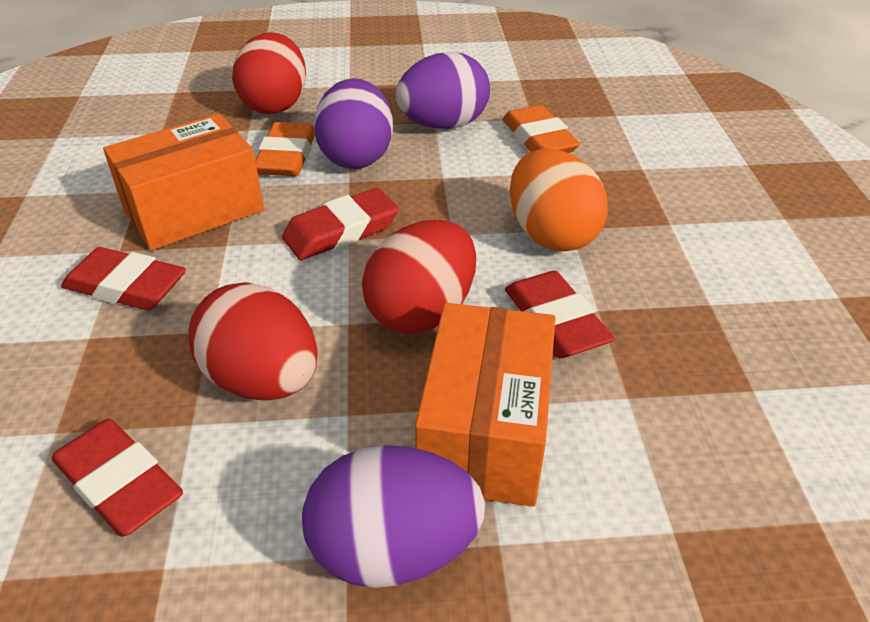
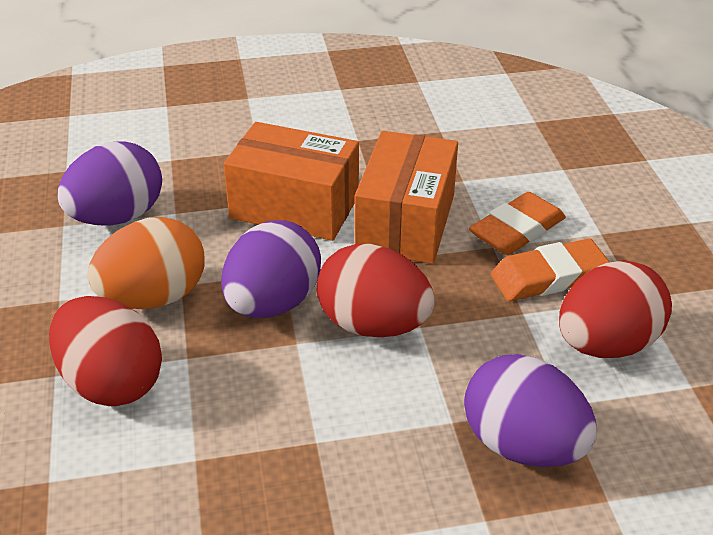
red eraser: 4 -> 0

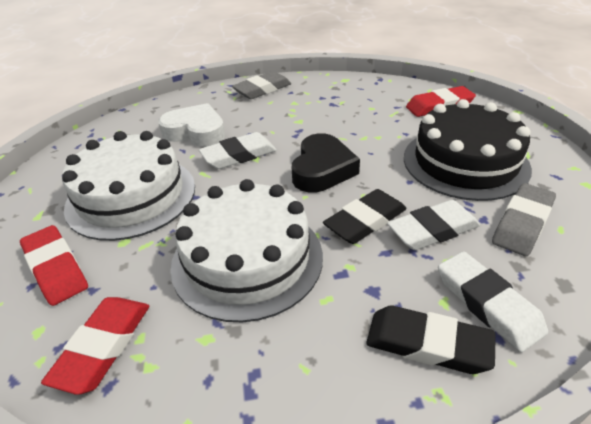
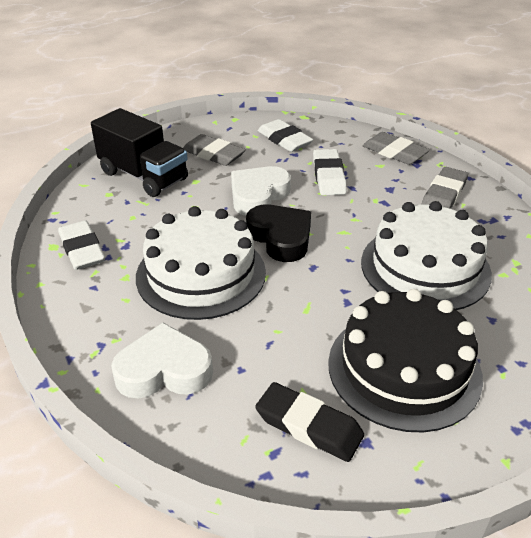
black eraser: 2 -> 1
black truck: 0 -> 1
grey eraser: 2 -> 3
red eraser: 3 -> 0
white heart: 1 -> 2

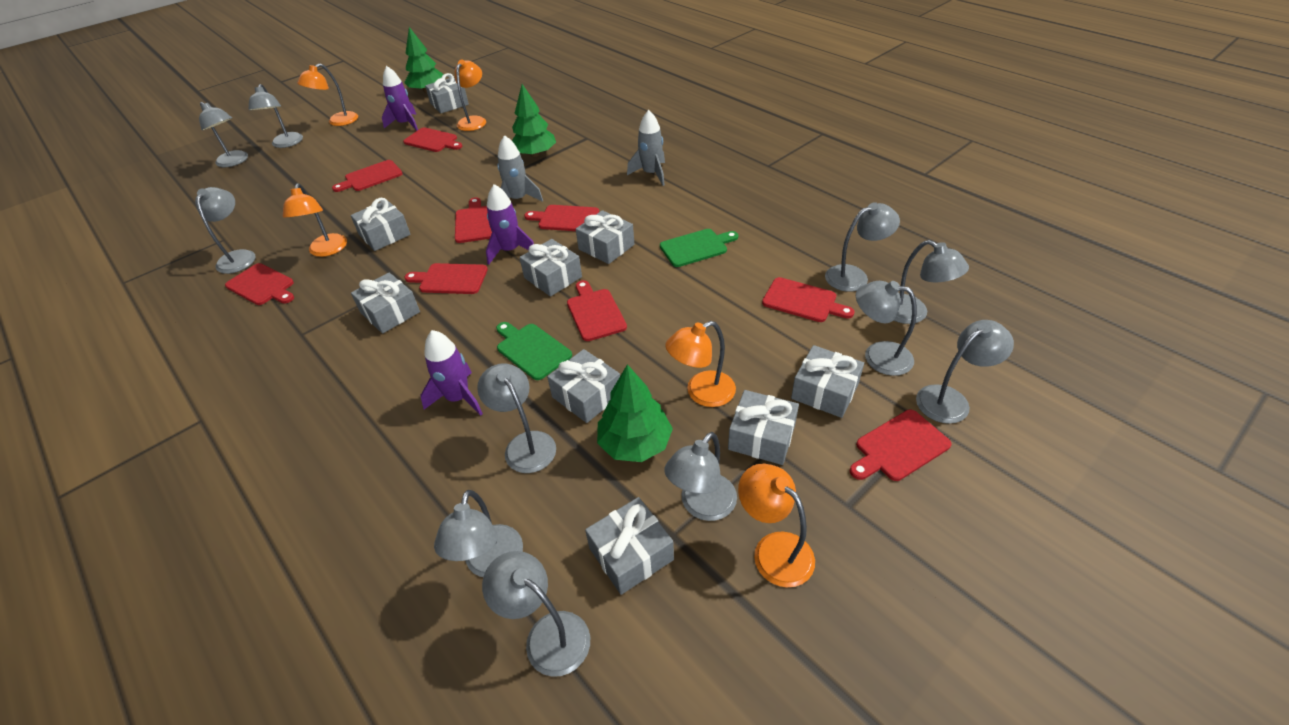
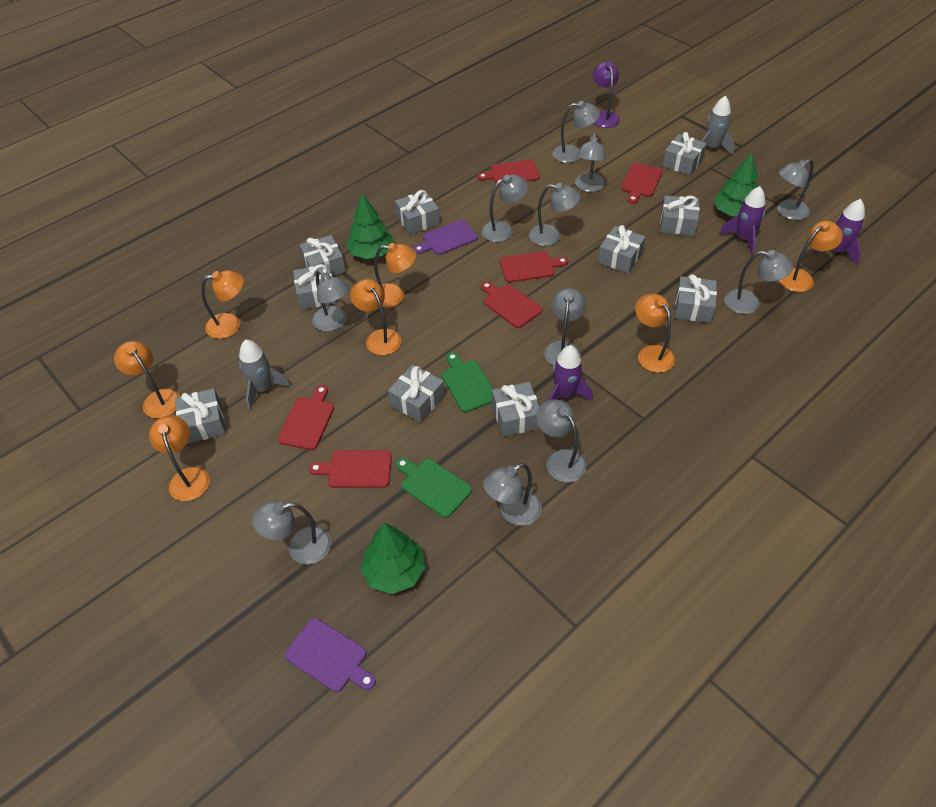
grey gift: 9 -> 10
orange lamp: 5 -> 7
purple cutting board: 0 -> 2
purple lamp: 0 -> 1
red cutting board: 9 -> 6

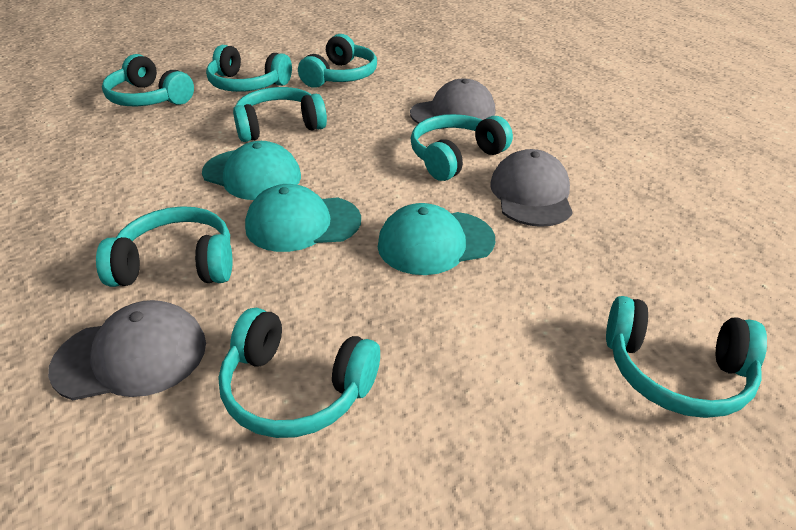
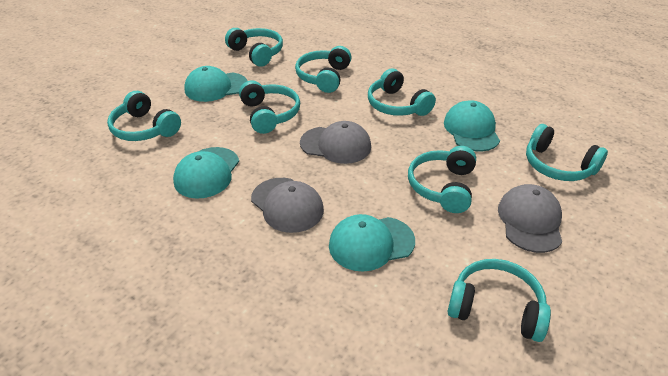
turquoise cap: 3 -> 4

▸ **Your assignment**: The whole listing above must be set down again exactly, but without its images.

▸ **Solution to this exercise**:
red eraser: 4 -> 0

black eraser: 2 -> 1
black truck: 0 -> 1
grey eraser: 2 -> 3
red eraser: 3 -> 0
white heart: 1 -> 2

grey gift: 9 -> 10
orange lamp: 5 -> 7
purple cutting board: 0 -> 2
purple lamp: 0 -> 1
red cutting board: 9 -> 6

turquoise cap: 3 -> 4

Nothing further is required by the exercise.